== Segment start ==

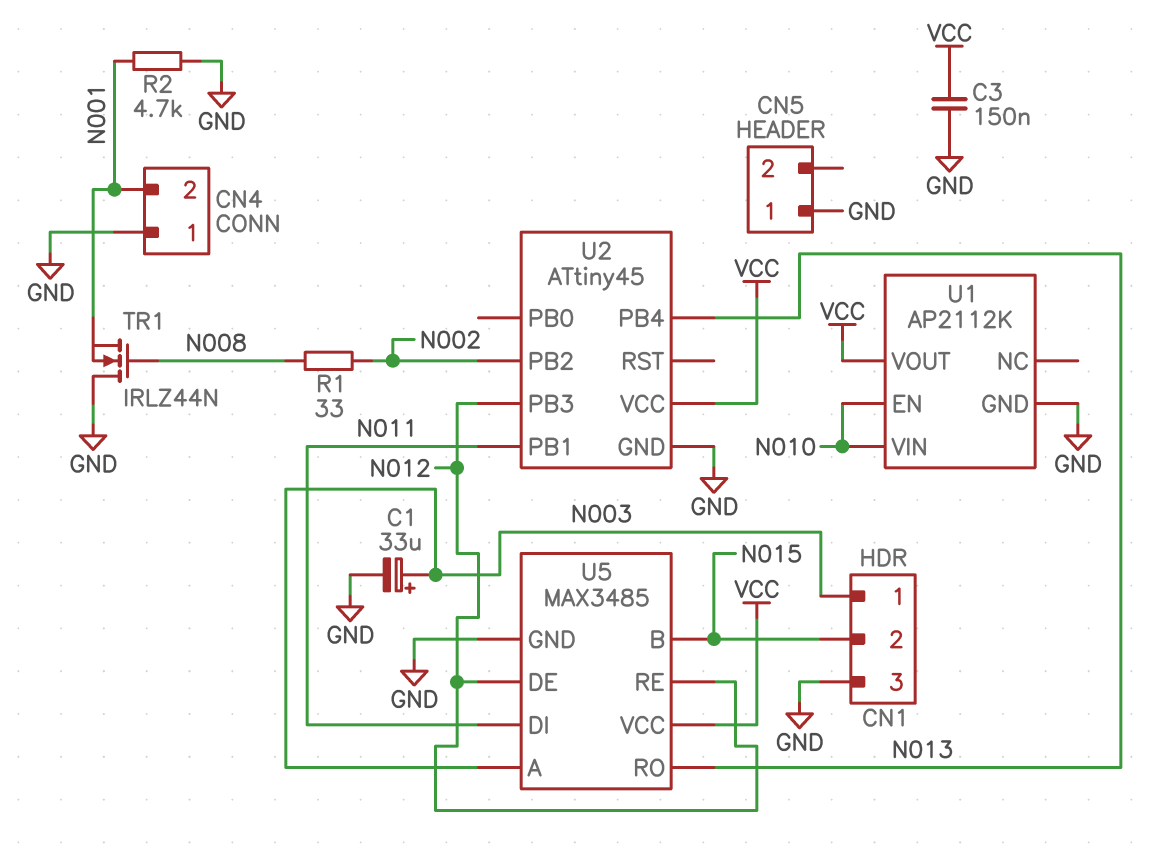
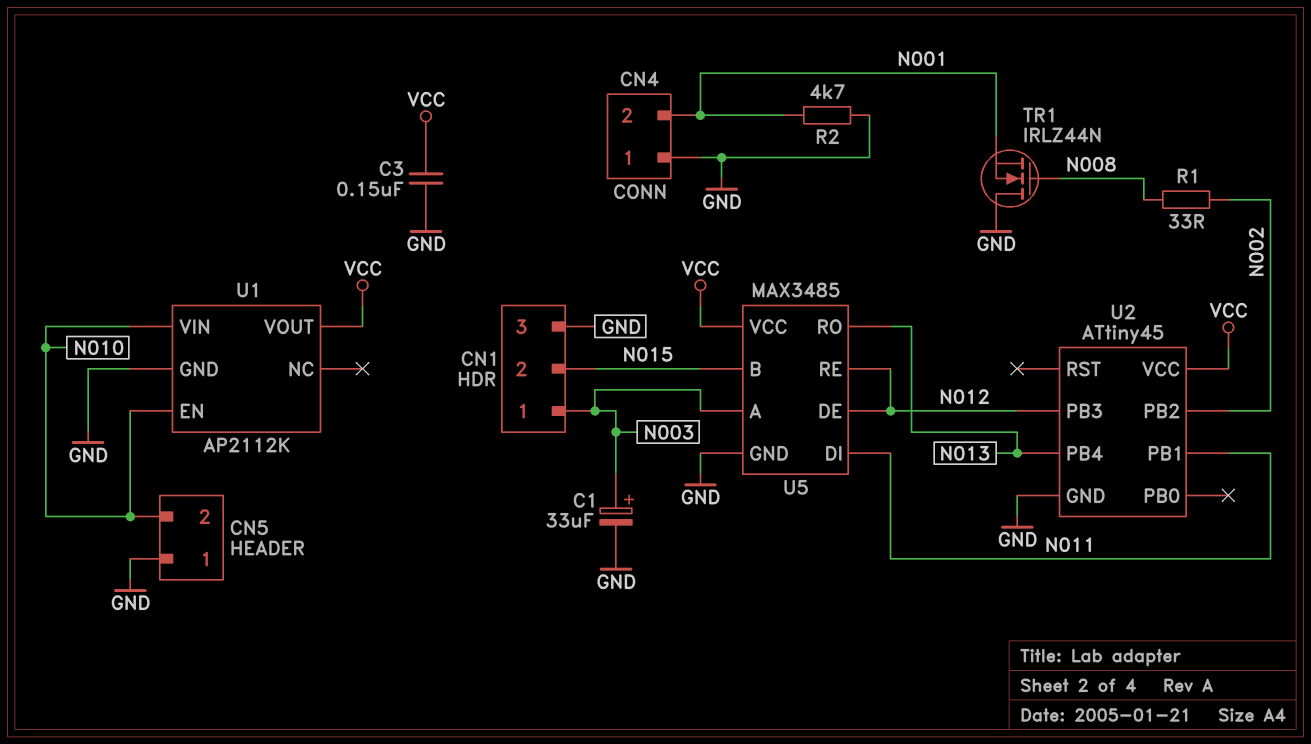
CN5 pin 2: none -> N010

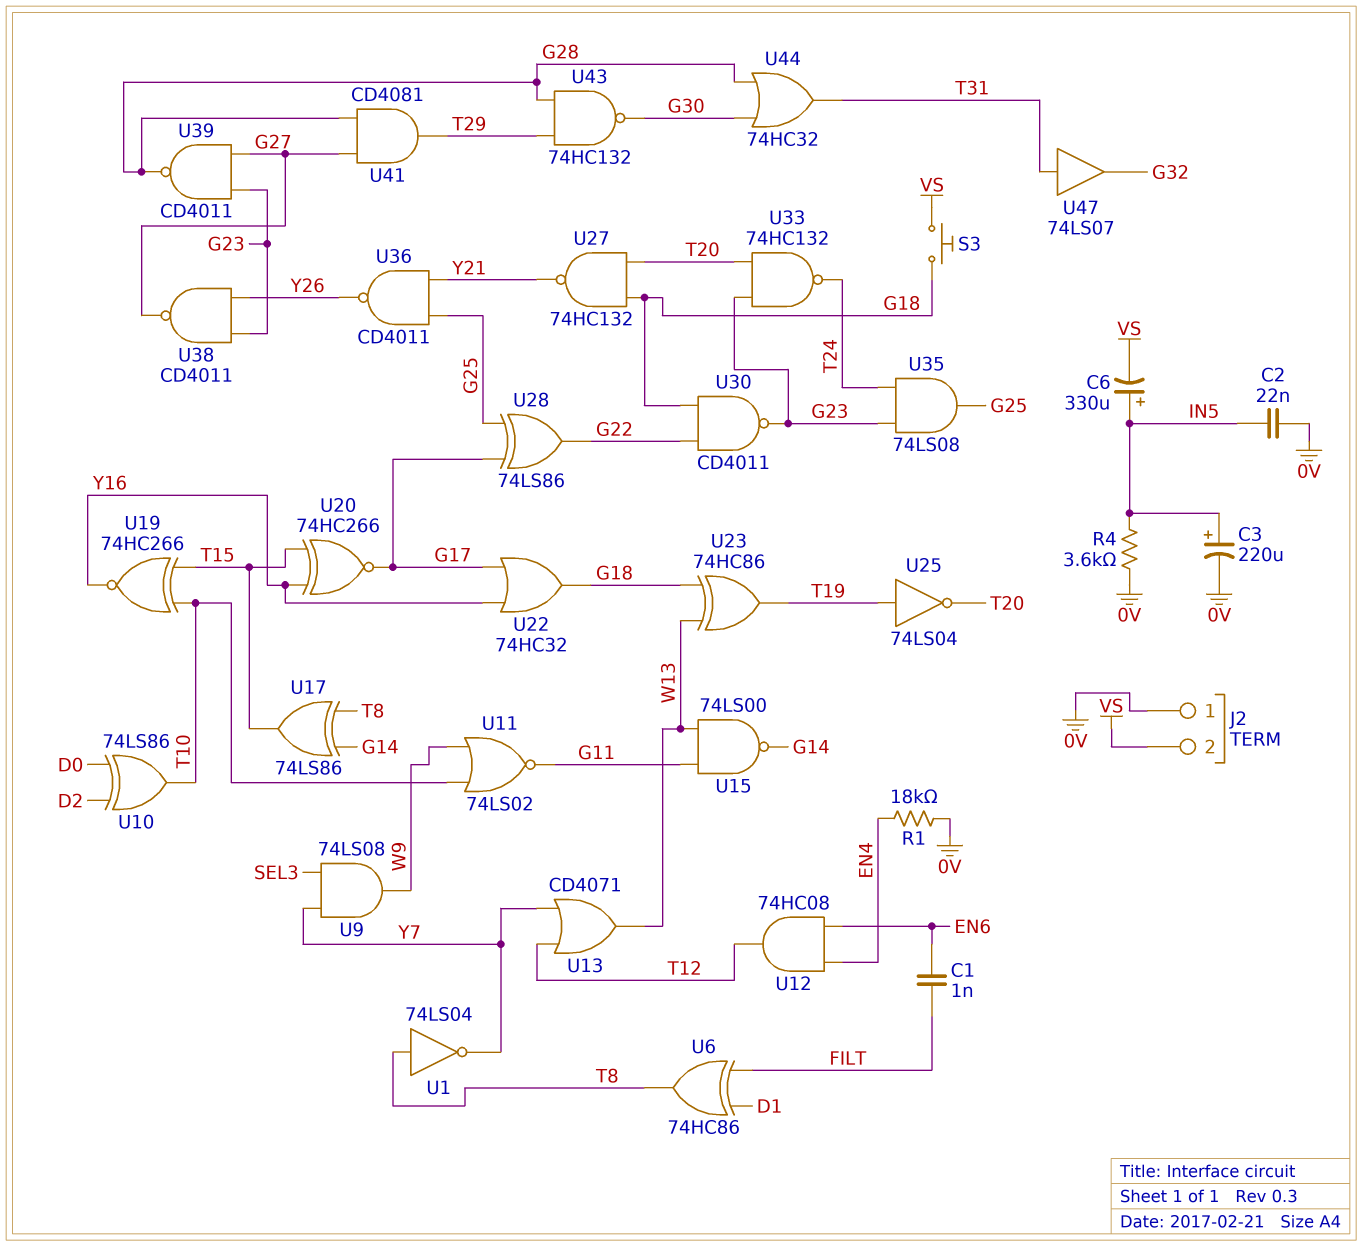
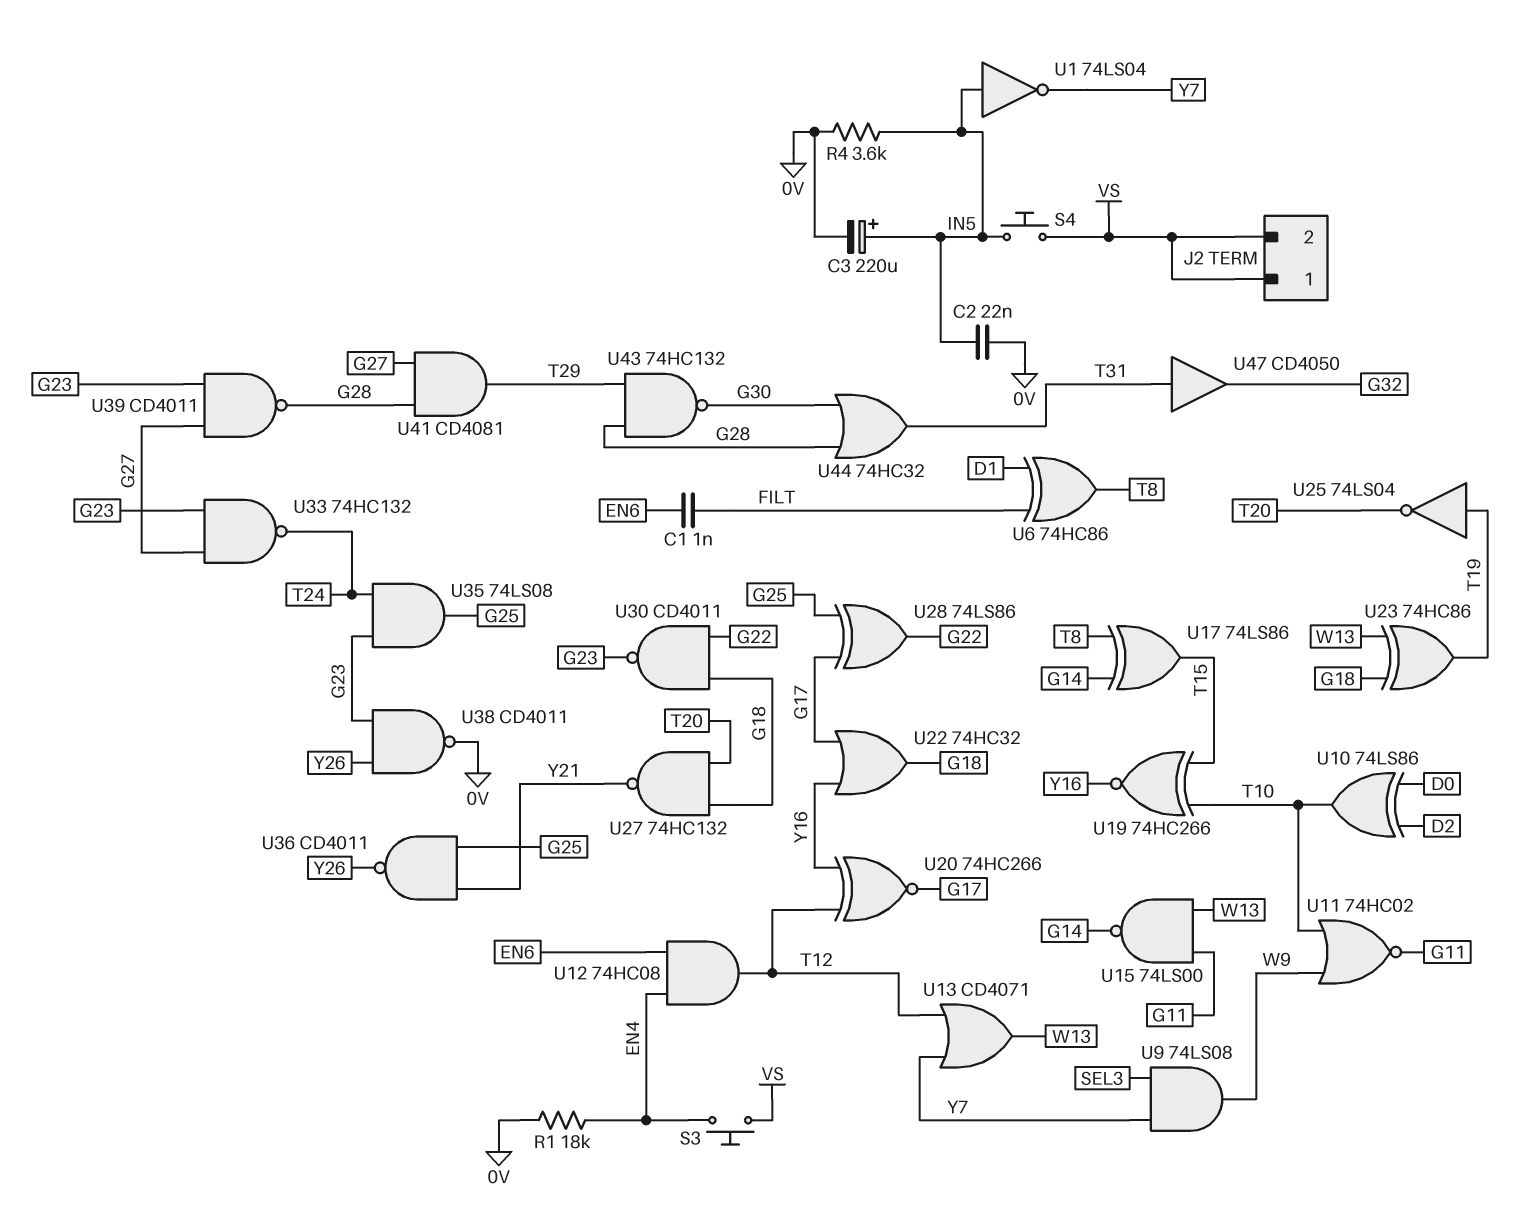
C6: 330uF (plus IN5, minus VS) -> none
J2 pin 1: 0V -> VS
S3: button (G18, VS) -> button (EN4, VS)
S4: none -> button (IN5, VS)
U1: NOT 74LS04 (in T8, out Y7) -> NOT 74LS04 (in IN5, out Y7)
U11: NOR 74LS02 (in T10, in W9, out G11) -> NOR 74HC02 (in T10, in W9, out G11)
U20: XNOR 74HC266 (in T15, in Y16, out G17) -> XNOR 74HC266 (in T12, in Y16, out G17)
U33: NAND 74HC132 (in G23, in T20, out T24) -> NAND 74HC132 (in G23, in G27, out T24)
U38: NAND CD4011 (in G23, in Y26, out G27) -> NAND CD4011 (in G23, in Y26, out 0V)
U47: buffer 74LS07 (in T31, out G32) -> buffer CD4050 (in T31, out G32)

== Segment end ==

* [PROBLEM]: Hand back all the entries exactly, leaving out the pictures.

* [ANSWER]:
CN5 pin 2: none -> N010

C6: 330uF (plus IN5, minus VS) -> none
J2 pin 1: 0V -> VS
S3: button (G18, VS) -> button (EN4, VS)
S4: none -> button (IN5, VS)
U1: NOT 74LS04 (in T8, out Y7) -> NOT 74LS04 (in IN5, out Y7)
U11: NOR 74LS02 (in T10, in W9, out G11) -> NOR 74HC02 (in T10, in W9, out G11)
U20: XNOR 74HC266 (in T15, in Y16, out G17) -> XNOR 74HC266 (in T12, in Y16, out G17)
U33: NAND 74HC132 (in G23, in T20, out T24) -> NAND 74HC132 (in G23, in G27, out T24)
U38: NAND CD4011 (in G23, in Y26, out G27) -> NAND CD4011 (in G23, in Y26, out 0V)
U47: buffer 74LS07 (in T31, out G32) -> buffer CD4050 (in T31, out G32)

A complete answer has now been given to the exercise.